_Description of the task_
Extract each of the following entries and reproduce every line verbatim, without any alteration.

— START —

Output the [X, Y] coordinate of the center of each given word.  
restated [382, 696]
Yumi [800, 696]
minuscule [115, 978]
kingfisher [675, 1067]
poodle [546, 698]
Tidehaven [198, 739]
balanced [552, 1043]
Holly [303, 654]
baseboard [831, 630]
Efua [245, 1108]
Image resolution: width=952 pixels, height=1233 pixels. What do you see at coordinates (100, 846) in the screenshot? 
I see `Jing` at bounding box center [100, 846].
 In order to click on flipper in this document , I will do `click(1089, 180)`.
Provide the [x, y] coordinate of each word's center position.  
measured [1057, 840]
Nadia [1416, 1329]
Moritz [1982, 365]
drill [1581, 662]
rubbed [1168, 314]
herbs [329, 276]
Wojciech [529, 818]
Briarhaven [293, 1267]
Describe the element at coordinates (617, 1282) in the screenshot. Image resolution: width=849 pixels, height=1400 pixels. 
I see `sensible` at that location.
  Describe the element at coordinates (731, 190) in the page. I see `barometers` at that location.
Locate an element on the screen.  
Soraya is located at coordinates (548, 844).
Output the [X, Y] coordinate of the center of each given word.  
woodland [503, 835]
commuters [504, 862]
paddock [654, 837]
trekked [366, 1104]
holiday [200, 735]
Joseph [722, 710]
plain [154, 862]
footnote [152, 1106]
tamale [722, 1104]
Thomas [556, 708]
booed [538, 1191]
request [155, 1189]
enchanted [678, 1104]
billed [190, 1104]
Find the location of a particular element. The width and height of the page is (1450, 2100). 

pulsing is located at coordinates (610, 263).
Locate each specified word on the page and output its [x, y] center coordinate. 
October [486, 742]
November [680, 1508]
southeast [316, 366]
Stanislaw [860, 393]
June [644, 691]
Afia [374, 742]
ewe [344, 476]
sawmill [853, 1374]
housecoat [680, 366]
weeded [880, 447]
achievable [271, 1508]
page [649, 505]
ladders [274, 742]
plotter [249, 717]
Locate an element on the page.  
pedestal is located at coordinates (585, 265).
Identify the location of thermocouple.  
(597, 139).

— END —

_Exercise solution_
Output the [X, Y] coordinate of the center of each given word.  
restated [382, 696]
Yumi [800, 696]
minuscule [115, 978]
kingfisher [675, 1067]
poodle [546, 698]
Tidehaven [198, 739]
balanced [552, 1043]
Holly [303, 654]
baseboard [831, 630]
Efua [245, 1108]
Image resolution: width=952 pixels, height=1233 pixels. What do you see at coordinates (100, 846) in the screenshot? 
I see `Jing` at bounding box center [100, 846].
 In order to click on flipper in this document , I will do `click(1089, 180)`.
Provide the [x, y] coordinate of each word's center position.  
measured [1057, 840]
Nadia [1416, 1329]
Moritz [1982, 365]
drill [1581, 662]
rubbed [1168, 314]
herbs [329, 276]
Wojciech [529, 818]
Briarhaven [293, 1267]
Describe the element at coordinates (617, 1282) in the screenshot. Image resolution: width=849 pixels, height=1400 pixels. 
I see `sensible` at that location.
  Describe the element at coordinates (731, 190) in the page. I see `barometers` at that location.
Locate an element on the screen.  
Soraya is located at coordinates (548, 844).
Output the [X, Y] coordinate of the center of each given word.  
woodland [503, 835]
commuters [504, 862]
paddock [654, 837]
trekked [366, 1104]
holiday [200, 735]
Joseph [722, 710]
plain [154, 862]
footnote [152, 1106]
tamale [722, 1104]
Thomas [556, 708]
booed [538, 1191]
request [155, 1189]
enchanted [678, 1104]
billed [190, 1104]
Find the location of a particular element. The width and height of the page is (1450, 2100). 

pulsing is located at coordinates (610, 263).
Locate each specified word on the page and output its [x, y] center coordinate. 
October [486, 742]
November [680, 1508]
southeast [316, 366]
Stanislaw [860, 393]
June [644, 691]
Afia [374, 742]
ewe [344, 476]
sawmill [853, 1374]
housecoat [680, 366]
weeded [880, 447]
achievable [271, 1508]
page [649, 505]
ladders [274, 742]
plotter [249, 717]
Locate an element on the page.  
pedestal is located at coordinates (585, 265).
Identify the location of thermocouple.  
(597, 139).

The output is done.